What you are asked to do:
Taking the entries below, transcribe only the lines starting with the one with "cyan hexagon: (202, 311) -> (139, 159), moved" and going on through the one with "yellow rectangle: (69, 421)", exactly as written, without the pictures.

Extracted material:
—————

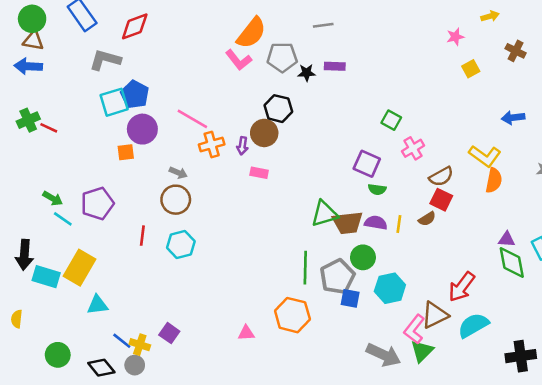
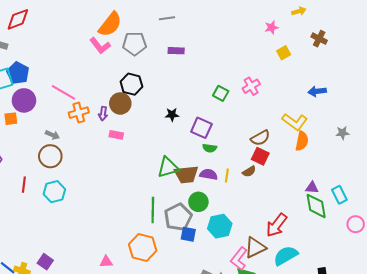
black star: (307, 73) -> (172, 115), moved
pink cross: (413, 148) -> (251, 86), moved

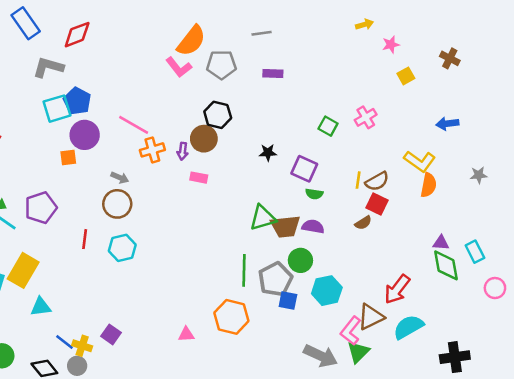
yellow arrow: (299, 11) -> (364, 24), moved
yellow line: (227, 175) -> (358, 180), moved

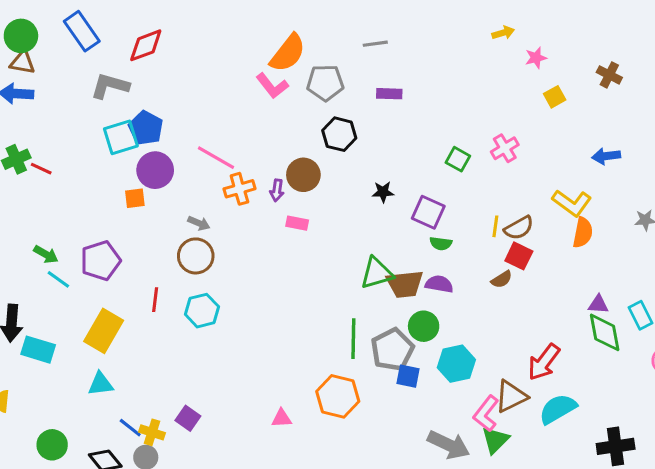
black hexagon: (218, 115) -> (339, 134), moved
yellow rectangle: (23, 270) -> (104, 331), moved

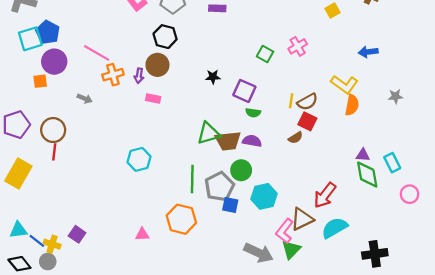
black hexagon: (339, 134) -> (165, 37), moved
brown circle: (196, 256) -> (53, 130), moved
cyan hexagon: (202, 311) -> (139, 159), moved
cyan triangle: (101, 384) -> (18, 230), moved

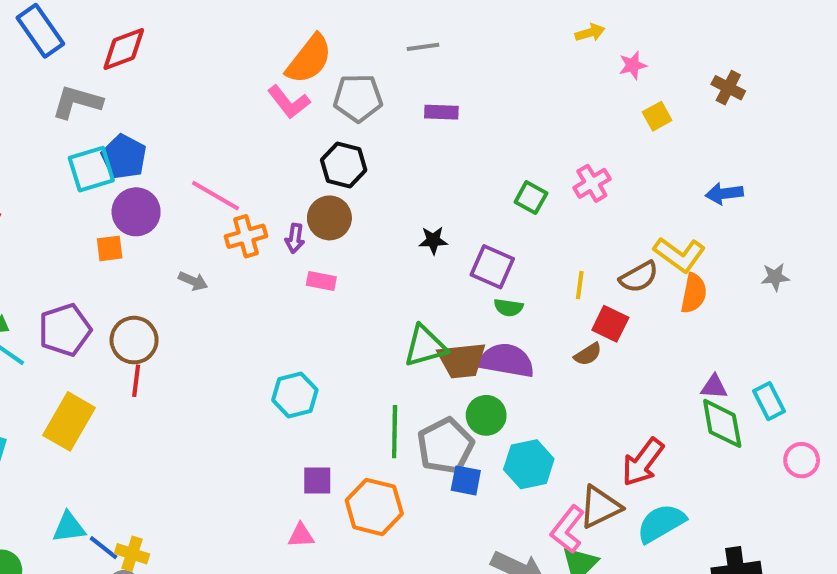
brown semicircle: (307, 102) -> (639, 277), moved
purple semicircle: (252, 141) -> (506, 360), size x1.5
purple square: (77, 234) -> (317, 480), moved, turned -35

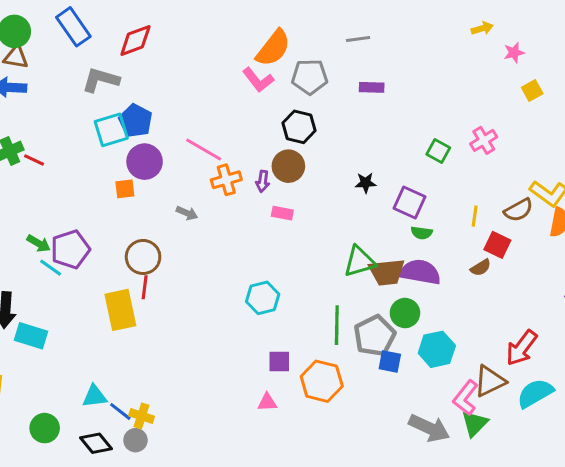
purple pentagon: (65, 330) -> (70, 249), moved
yellow rectangle: (69, 421) -> (120, 310), moved, turned -42

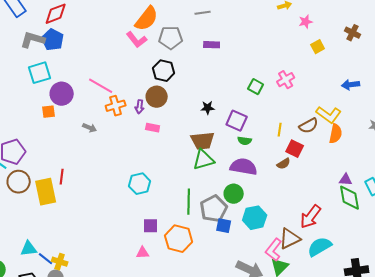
blue pentagon: (135, 121) -> (53, 40), moved
brown circle: (143, 257) -> (19, 182), moved
brown trapezoid: (387, 272) -> (203, 141), moved

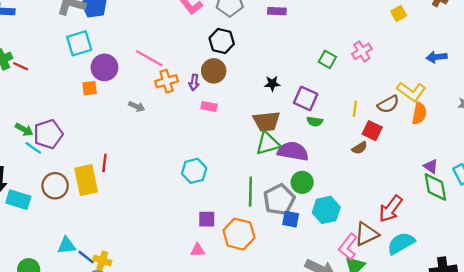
purple semicircle: (244, 167) -> (293, 151), moved
purple triangle: (346, 180) -> (431, 166), turned 32
brown circle: (19, 182) -> (55, 186), moved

—————

Answer to this problem:
cyan hexagon: (202, 311) -> (139, 159), moved
cyan triangle: (101, 384) -> (18, 230), moved

brown semicircle: (307, 102) -> (639, 277), moved
purple semicircle: (252, 141) -> (506, 360), size x1.5
purple square: (77, 234) -> (317, 480), moved, turned -35

purple pentagon: (65, 330) -> (70, 249), moved
yellow rectangle: (69, 421) -> (120, 310), moved, turned -42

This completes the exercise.